(Detected change data)
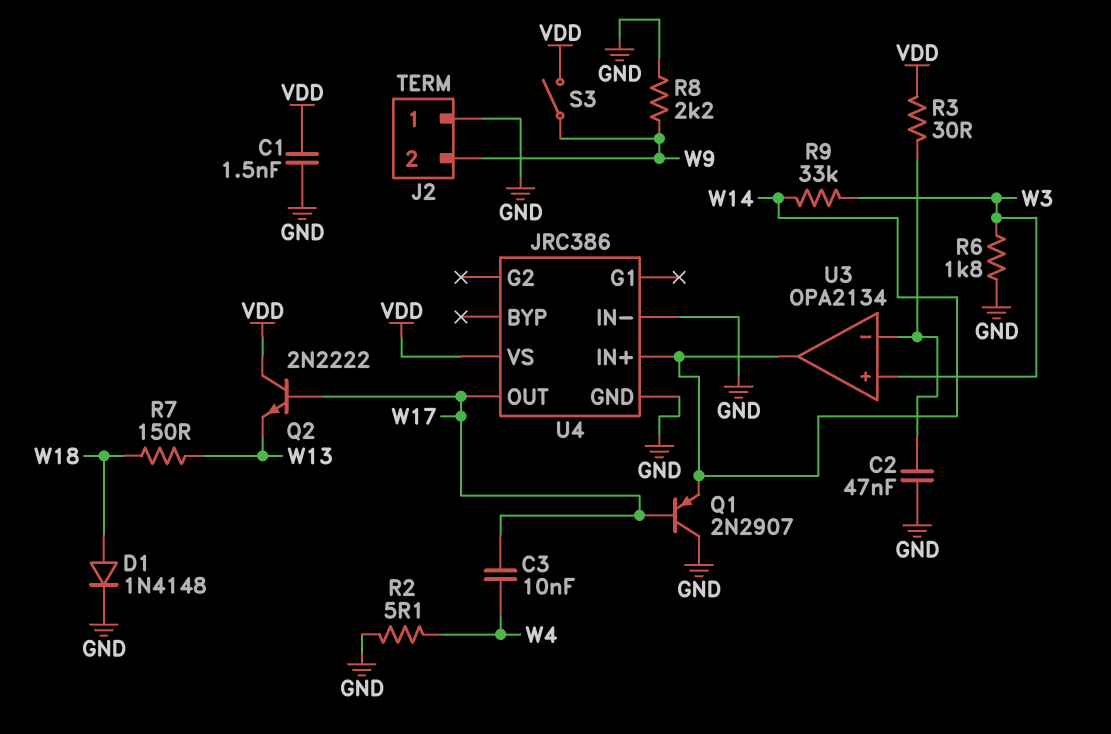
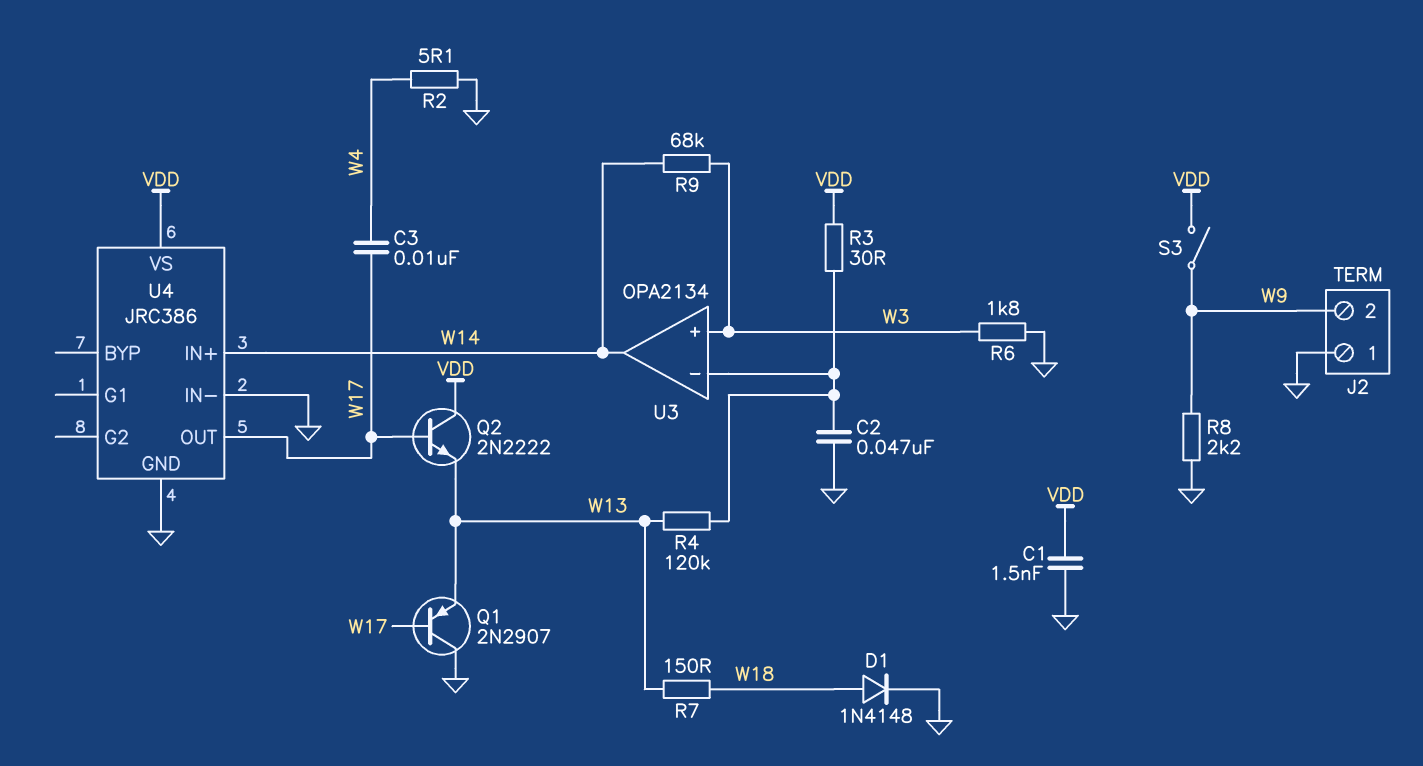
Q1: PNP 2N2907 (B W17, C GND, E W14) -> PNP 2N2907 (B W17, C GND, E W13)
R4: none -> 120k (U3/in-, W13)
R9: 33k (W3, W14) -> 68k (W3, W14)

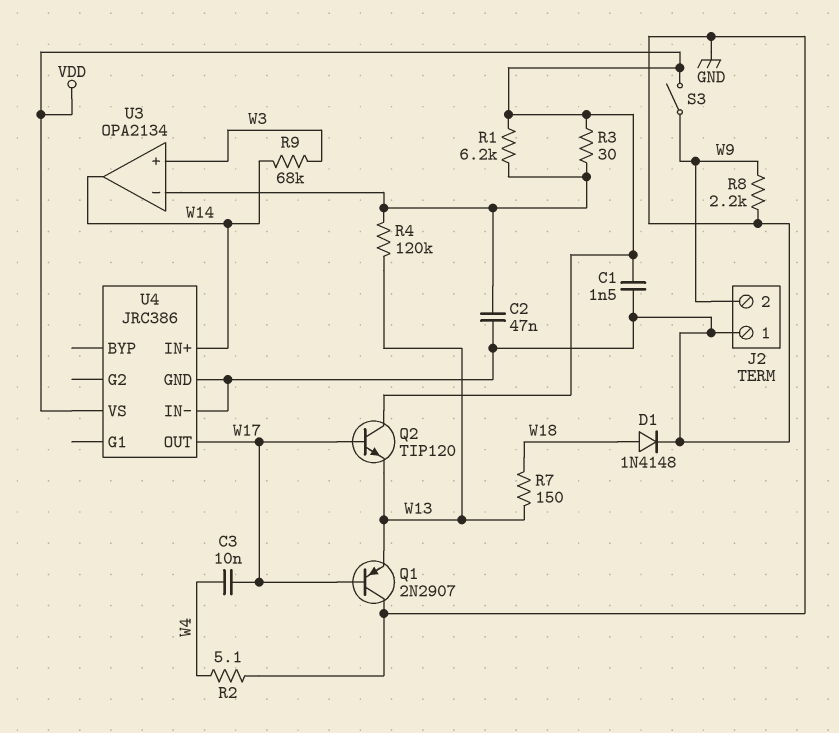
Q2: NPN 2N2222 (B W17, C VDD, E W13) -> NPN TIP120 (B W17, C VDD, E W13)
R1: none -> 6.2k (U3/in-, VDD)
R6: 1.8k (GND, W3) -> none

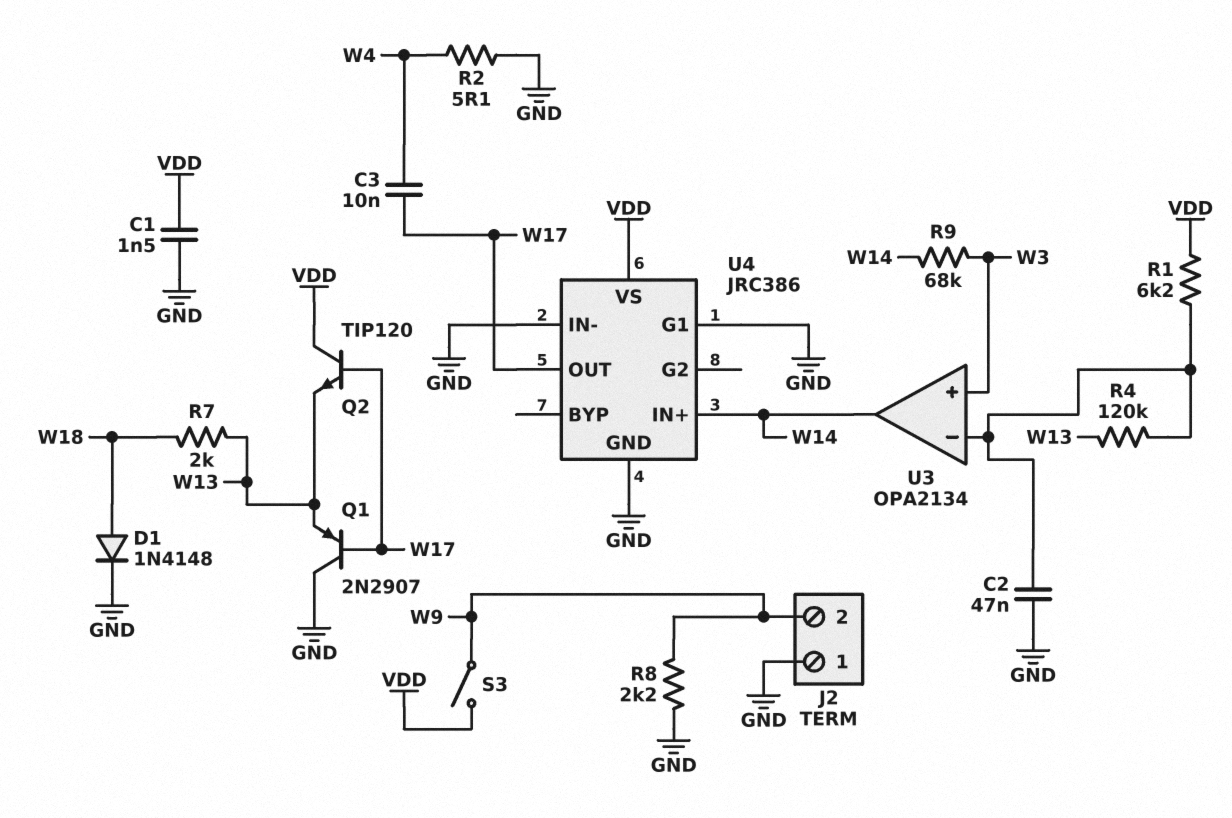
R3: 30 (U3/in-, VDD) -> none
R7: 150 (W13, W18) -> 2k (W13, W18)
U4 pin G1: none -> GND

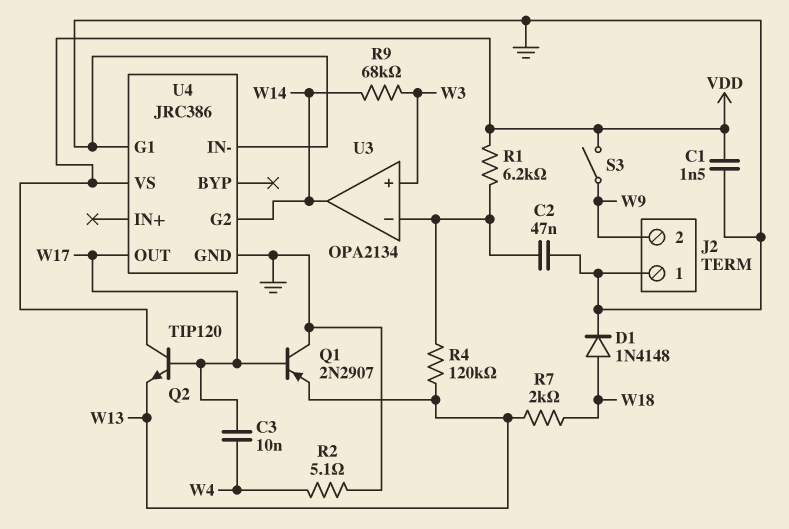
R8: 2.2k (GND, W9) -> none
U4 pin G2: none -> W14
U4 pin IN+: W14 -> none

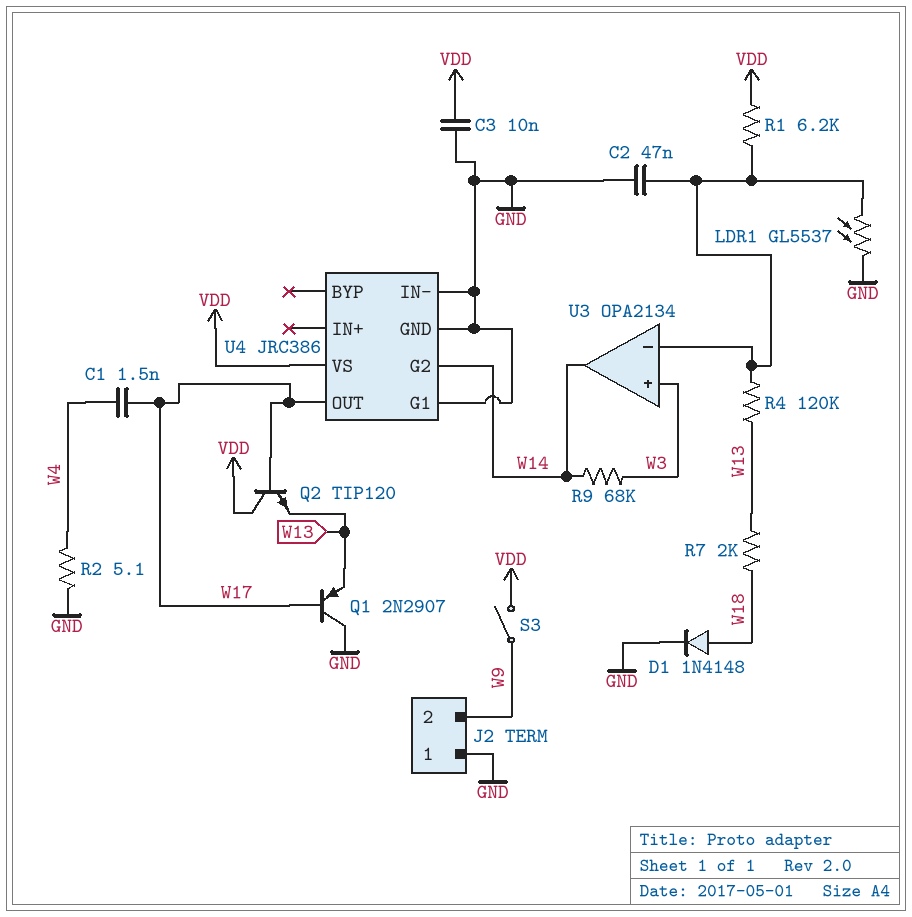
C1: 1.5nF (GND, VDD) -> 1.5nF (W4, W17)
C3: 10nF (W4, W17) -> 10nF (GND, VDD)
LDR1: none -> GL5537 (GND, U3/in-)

TASK TO COMPLETE: When you reproduce the entries above, keep every word exactly and leave out each picture.

TASK ANSWER:
Q1: PNP 2N2907 (B W17, C GND, E W14) -> PNP 2N2907 (B W17, C GND, E W13)
R4: none -> 120k (U3/in-, W13)
R9: 33k (W3, W14) -> 68k (W3, W14)

Q2: NPN 2N2222 (B W17, C VDD, E W13) -> NPN TIP120 (B W17, C VDD, E W13)
R1: none -> 6.2k (U3/in-, VDD)
R6: 1.8k (GND, W3) -> none

R3: 30 (U3/in-, VDD) -> none
R7: 150 (W13, W18) -> 2k (W13, W18)
U4 pin G1: none -> GND

R8: 2.2k (GND, W9) -> none
U4 pin G2: none -> W14
U4 pin IN+: W14 -> none

C1: 1.5nF (GND, VDD) -> 1.5nF (W4, W17)
C3: 10nF (W4, W17) -> 10nF (GND, VDD)
LDR1: none -> GL5537 (GND, U3/in-)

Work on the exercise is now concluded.